Segment Start: DATA IN THIS EXERCISE

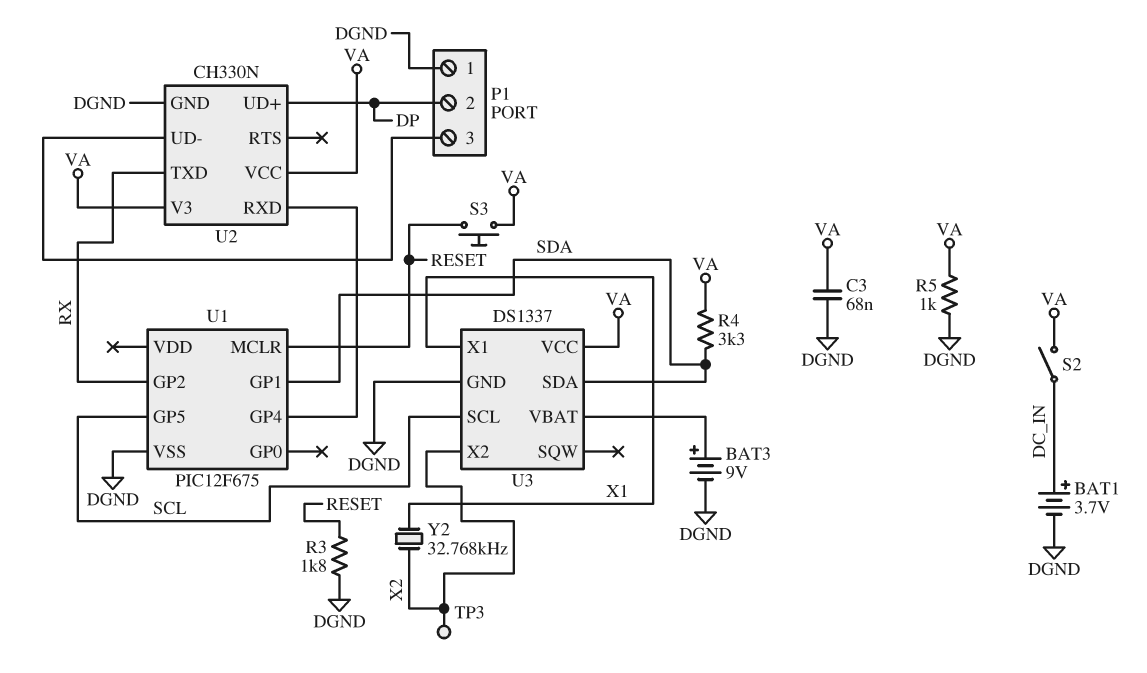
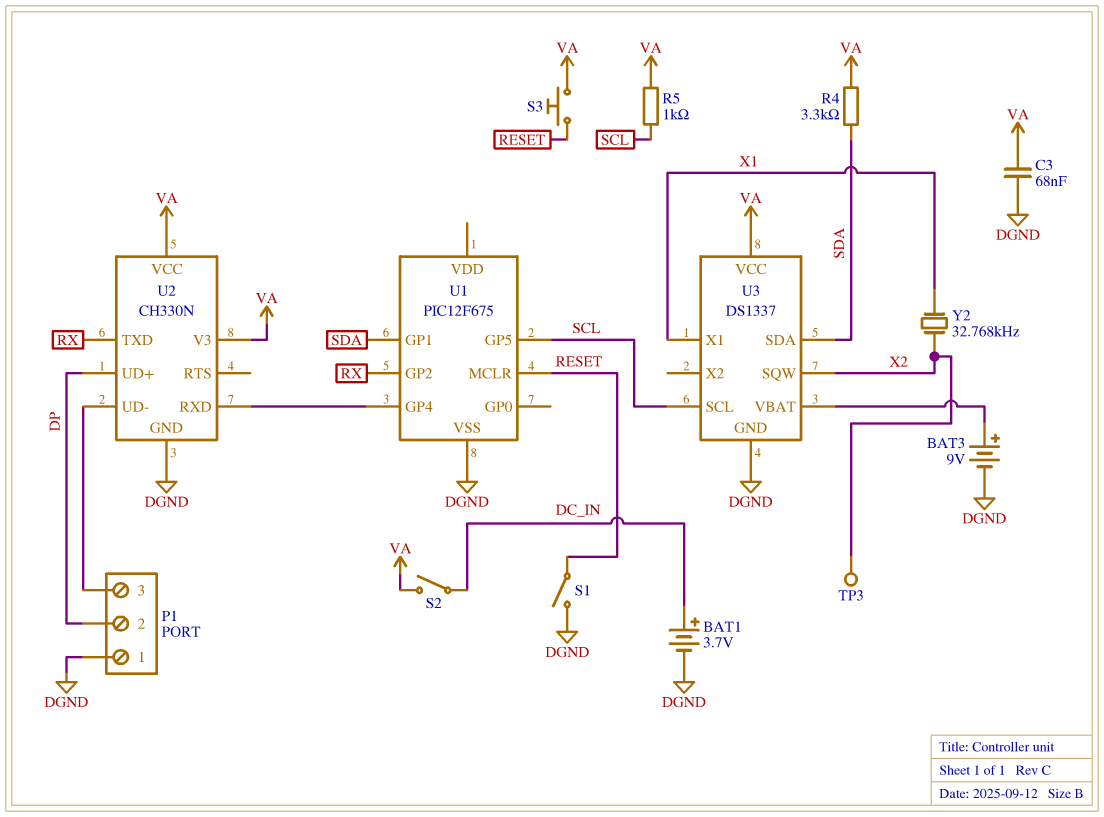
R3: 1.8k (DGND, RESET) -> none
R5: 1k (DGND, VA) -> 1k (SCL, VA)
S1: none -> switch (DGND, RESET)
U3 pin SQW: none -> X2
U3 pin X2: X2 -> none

Segment End: DATA IN THIS EXERCISE

PROBLEM DETAILS: What should come out is the exact run of lines from the one holding "S1: none -> switch (DGND, RESET)" through the end of the records above, and nothing besides.

TASK ANSWER:
S1: none -> switch (DGND, RESET)
U3 pin SQW: none -> X2
U3 pin X2: X2 -> none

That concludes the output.